§ Requirement
Every line below that holds the string "black" must be copied.

[Scene edit records]
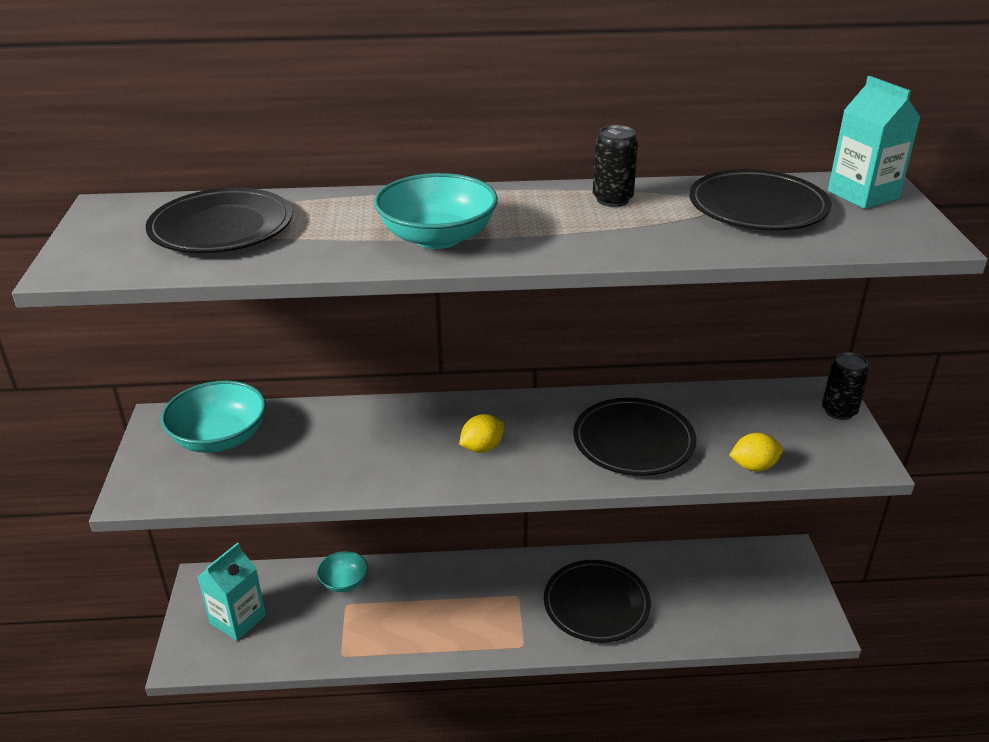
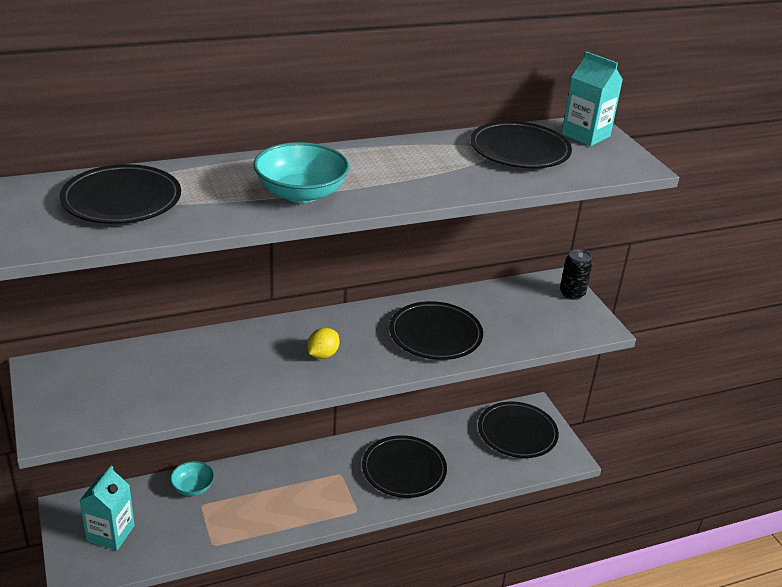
camera: 20 degrees left, 0 degrees up
(219, 438) = (100, 376): turquoise bowl -> none
(612, 199) = (415, 152): black can -> none
(753, 466) = (526, 341): yellow lemon -> none
(757, 582) = (517, 433): none -> black plate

§ Exercise answer
(612, 199) = (415, 152): black can -> none
(757, 582) = (517, 433): none -> black plate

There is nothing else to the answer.